WORK ORDER: Repeat the entries below exactly as they appear, with no pictures.

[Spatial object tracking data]
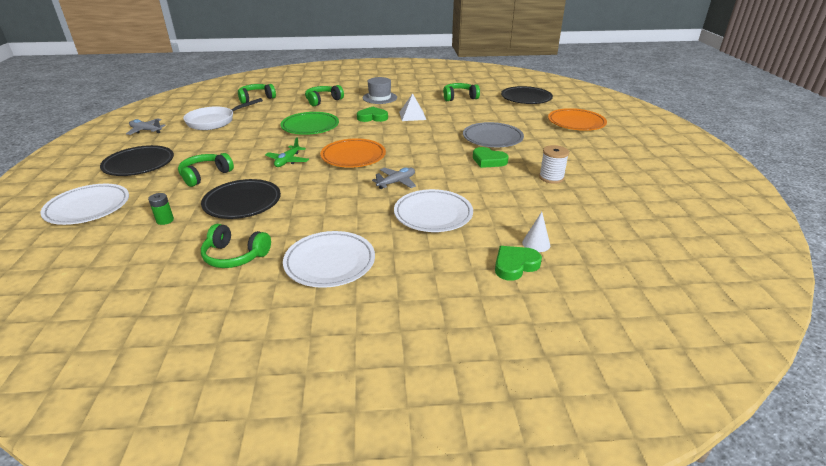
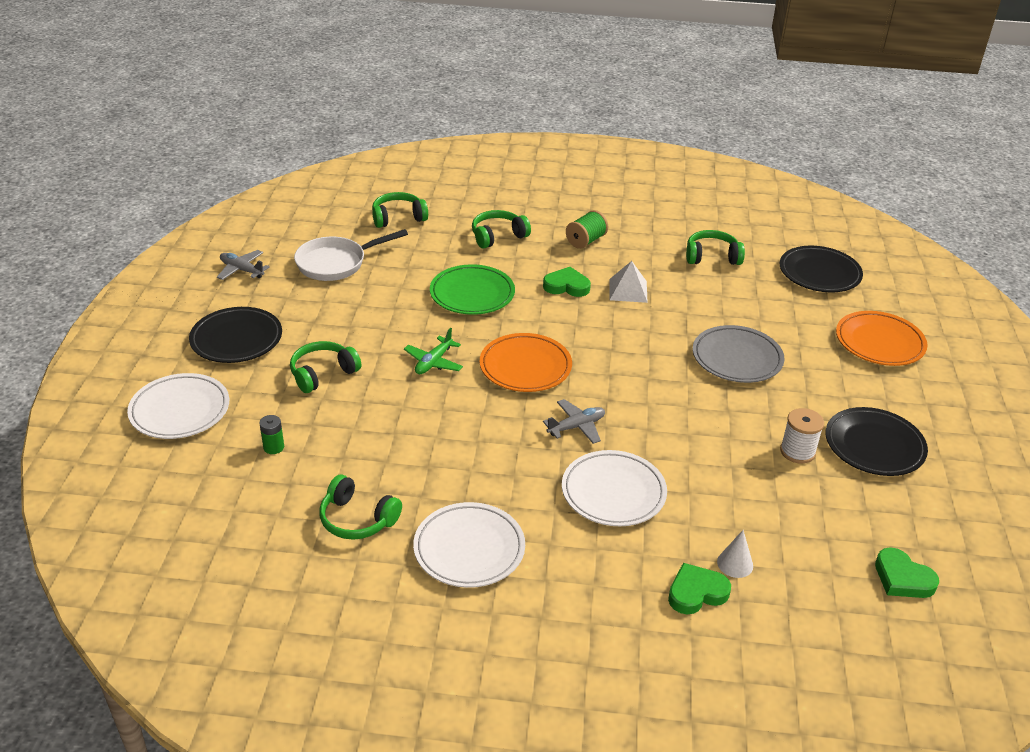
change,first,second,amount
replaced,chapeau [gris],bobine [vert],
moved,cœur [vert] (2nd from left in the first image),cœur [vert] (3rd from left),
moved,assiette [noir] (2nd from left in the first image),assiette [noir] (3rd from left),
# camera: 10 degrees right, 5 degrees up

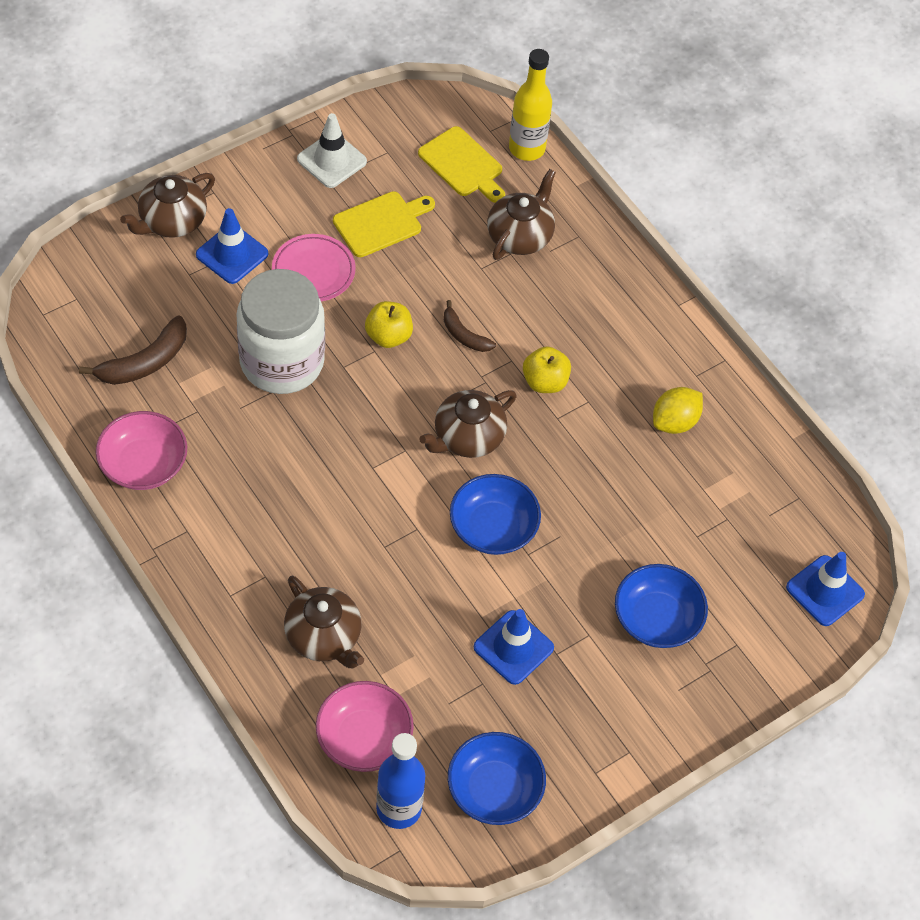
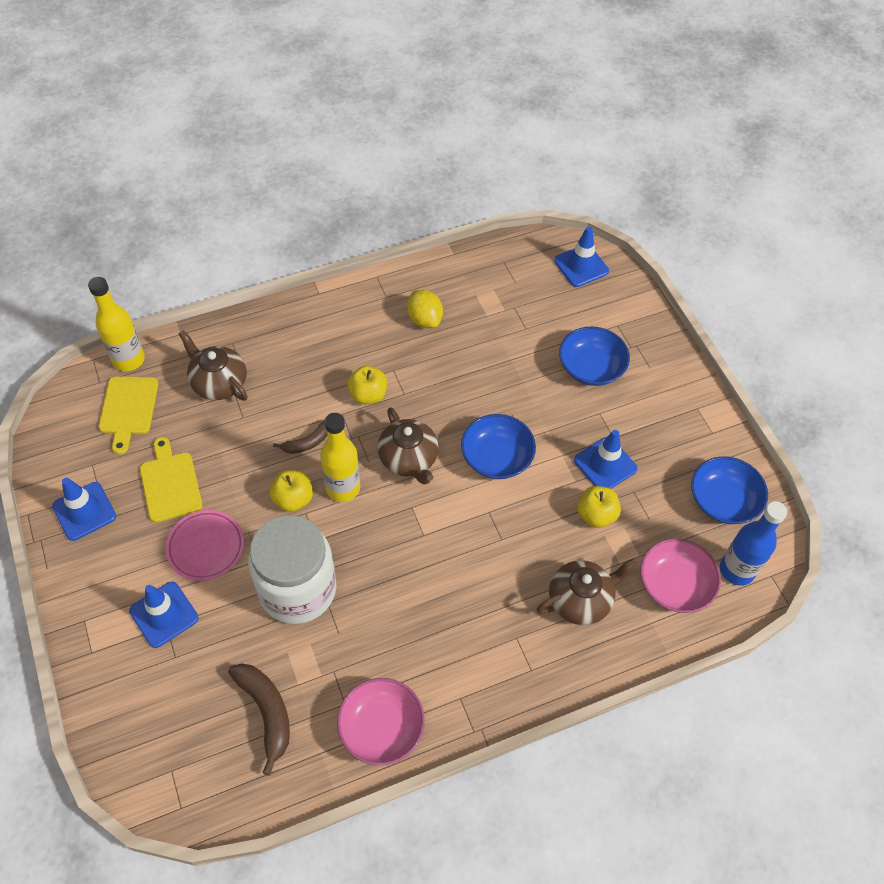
change,first,second,amount
recoloured,cône de chantier [blanc],cône de chantier [bleu] (1st from left),
turned,planche à découper [jaune] (2nd from left in the first image),planche à découper [jaune] (1st from left),120 degrees clockwise
removed,théière [marron] (1st from left),,
added,,bouteille [jaune] (2nd from left),
added,,pomme [jaune] (3rd from left),
# camera: 75 degrees left, 0 degrees up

ANSWER TO THIS TASK:
change,first,second,amount
replaced,chapeau [gris],bobine [vert],
moved,cœur [vert] (2nd from left in the first image),cœur [vert] (3rd from left),
moved,assiette [noir] (2nd from left in the first image),assiette [noir] (3rd from left),
# camera: 10 degrees right, 5 degrees up

change,first,second,amount
recoloured,cône de chantier [blanc],cône de chantier [bleu] (1st from left),
turned,planche à découper [jaune] (2nd from left in the first image),planche à découper [jaune] (1st from left),120 degrees clockwise
removed,théière [marron] (1st from left),,
added,,bouteille [jaune] (2nd from left),
added,,pomme [jaune] (3rd from left),
# camera: 75 degrees left, 0 degrees up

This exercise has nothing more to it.